• YOUR GOAL
A word-for-word copy of the listing, free of images, is the expected answer.

• RECORDED INFORMATION
= Beginning of Section =

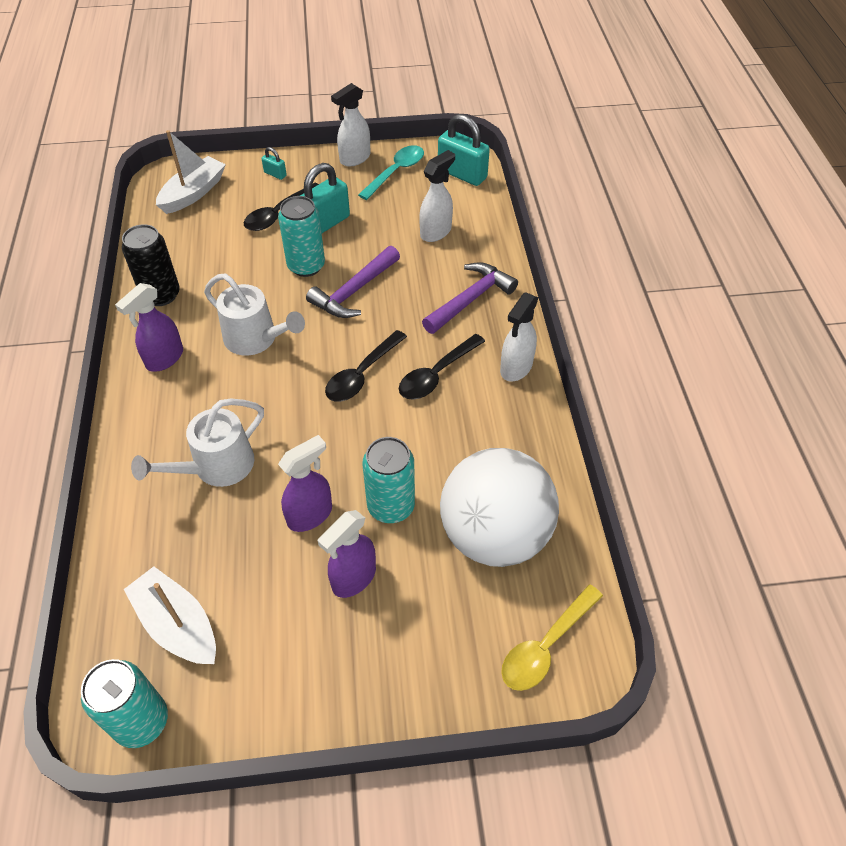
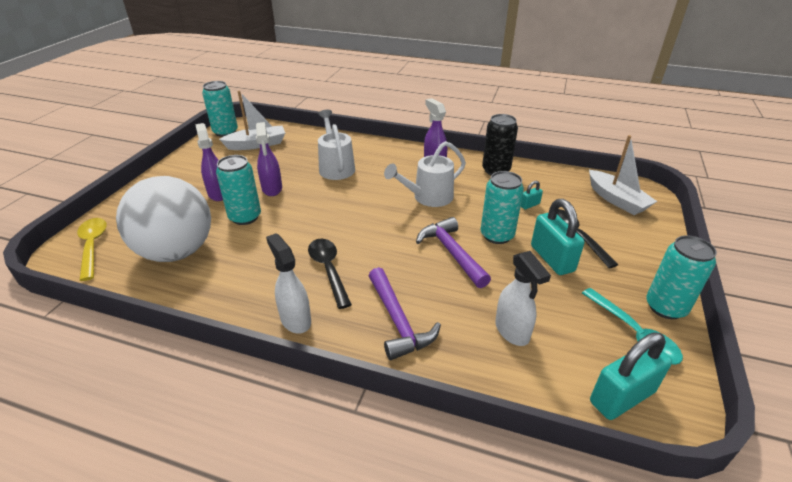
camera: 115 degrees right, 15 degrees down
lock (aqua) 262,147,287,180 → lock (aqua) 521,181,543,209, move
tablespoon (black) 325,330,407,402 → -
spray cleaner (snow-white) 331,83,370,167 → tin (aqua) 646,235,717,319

= End of Section =

• RESULT OF THIS TASK
camera: 115 degrees right, 15 degrees down
lock (aqua) 262,147,287,180 → lock (aqua) 521,181,543,209, move
tablespoon (black) 325,330,407,402 → -
spray cleaner (snow-white) 331,83,370,167 → tin (aqua) 646,235,717,319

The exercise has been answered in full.